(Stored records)

---------------

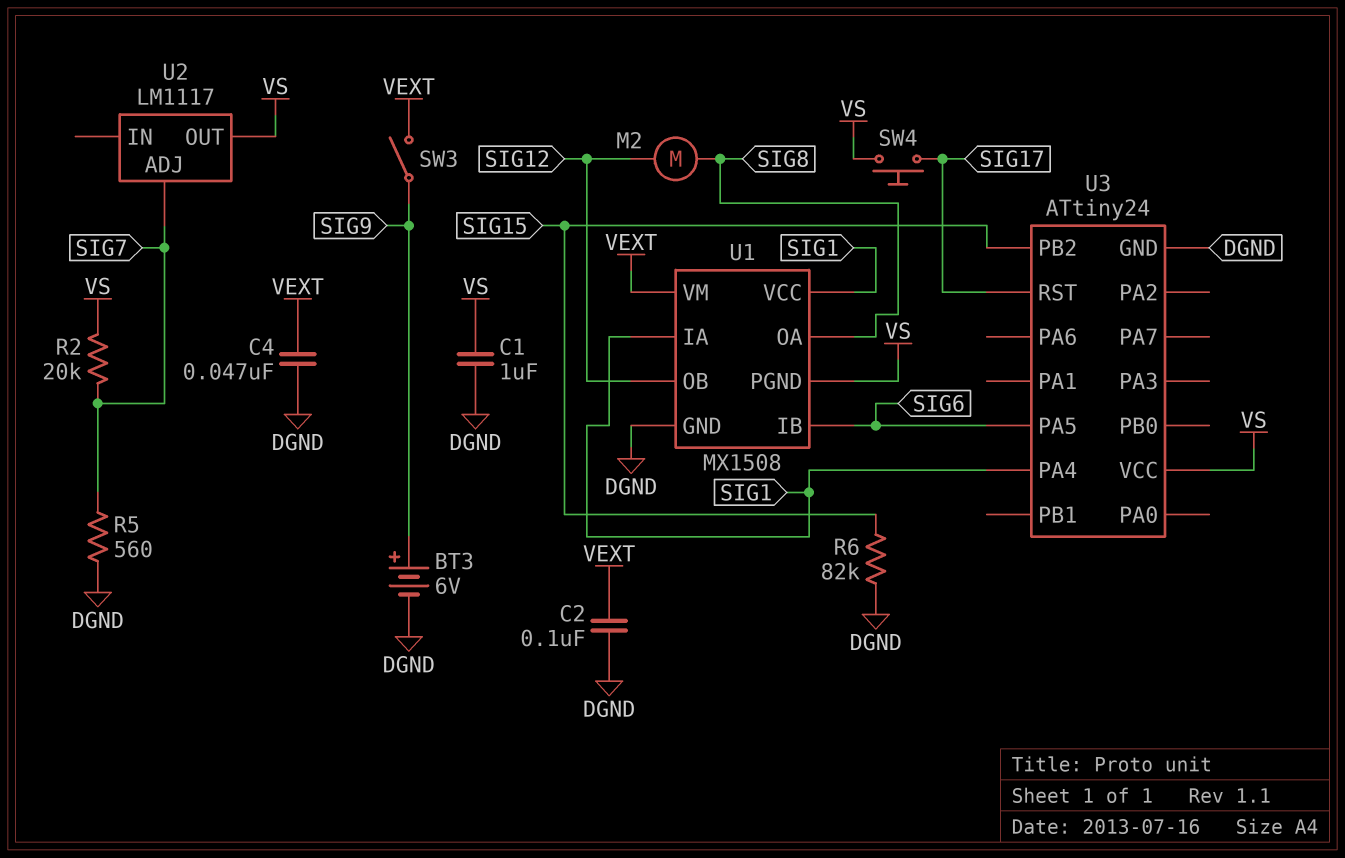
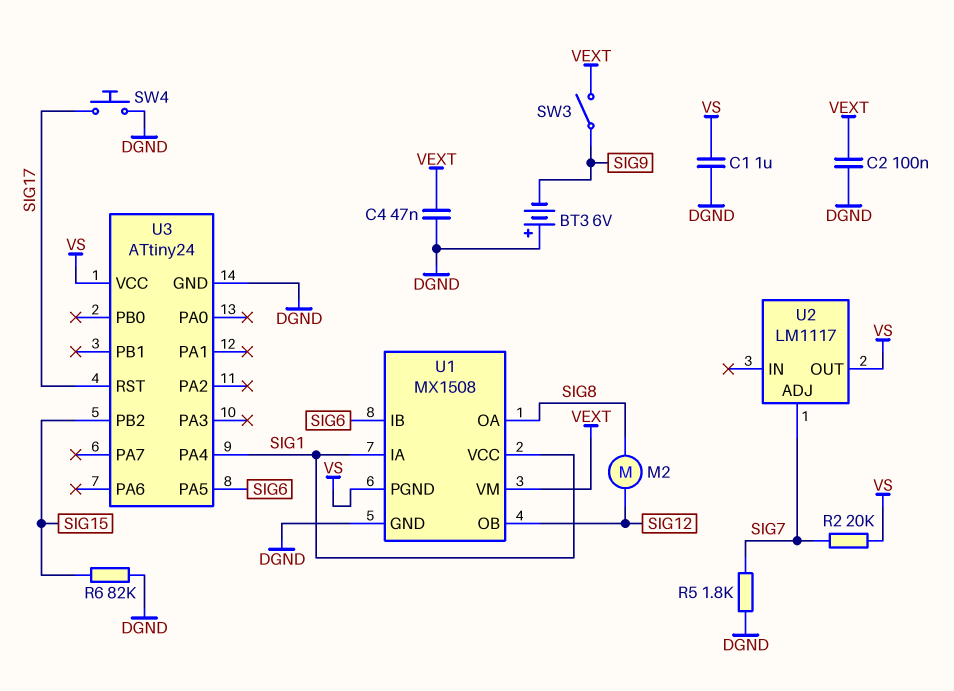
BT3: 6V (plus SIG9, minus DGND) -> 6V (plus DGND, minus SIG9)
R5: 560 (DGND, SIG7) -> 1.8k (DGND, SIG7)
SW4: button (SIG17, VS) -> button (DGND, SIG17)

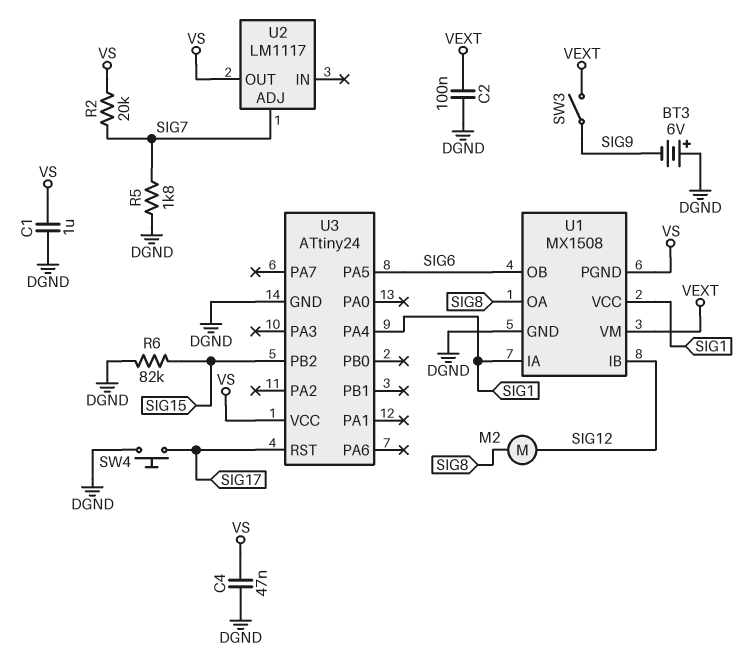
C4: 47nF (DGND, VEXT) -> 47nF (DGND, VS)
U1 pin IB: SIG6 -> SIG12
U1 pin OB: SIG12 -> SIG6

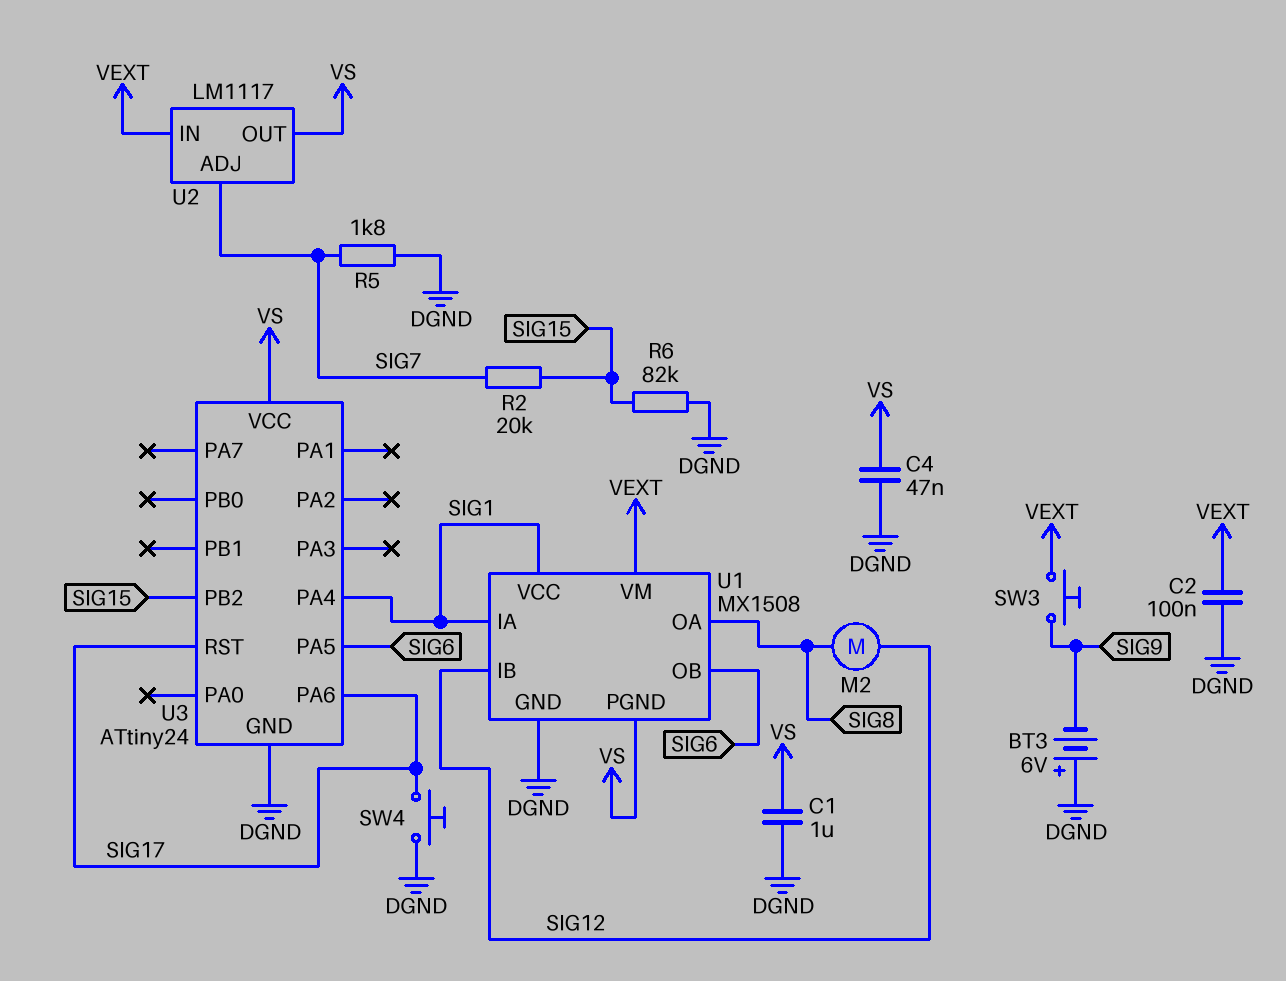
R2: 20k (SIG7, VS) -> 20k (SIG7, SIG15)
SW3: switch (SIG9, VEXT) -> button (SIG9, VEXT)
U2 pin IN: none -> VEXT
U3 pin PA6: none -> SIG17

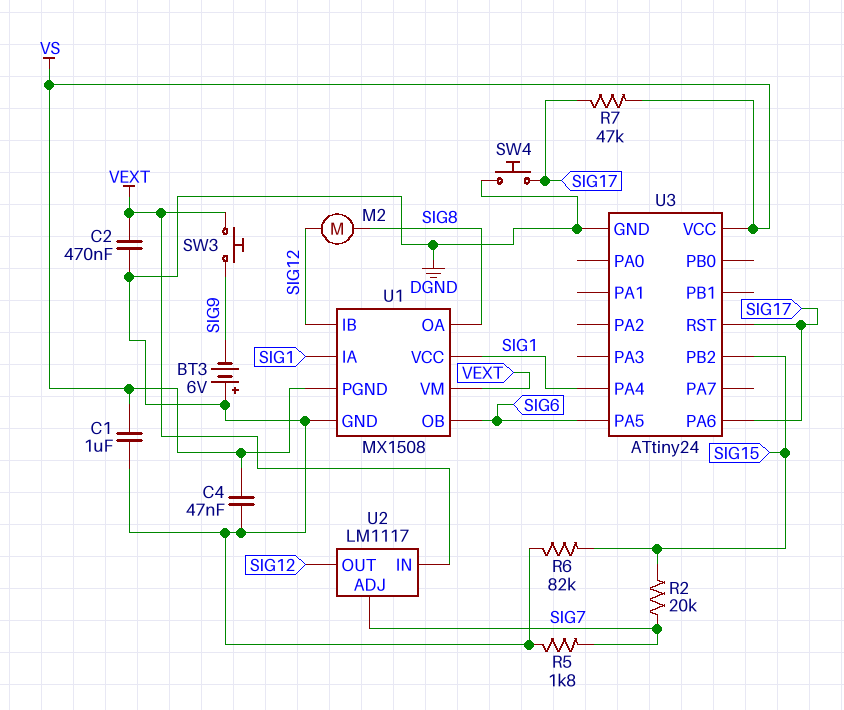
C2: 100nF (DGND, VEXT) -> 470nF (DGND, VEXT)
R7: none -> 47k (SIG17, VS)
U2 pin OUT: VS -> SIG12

---------------

- About this task -
No pictures go in the copy. Retype exactly the lines from the one with "U1 pin OB: SIG12 -> SIG6" through the last line of the entries above, both included, and nothing more.

- Solved exercise -
U1 pin OB: SIG12 -> SIG6

R2: 20k (SIG7, VS) -> 20k (SIG7, SIG15)
SW3: switch (SIG9, VEXT) -> button (SIG9, VEXT)
U2 pin IN: none -> VEXT
U3 pin PA6: none -> SIG17

C2: 100nF (DGND, VEXT) -> 470nF (DGND, VEXT)
R7: none -> 47k (SIG17, VS)
U2 pin OUT: VS -> SIG12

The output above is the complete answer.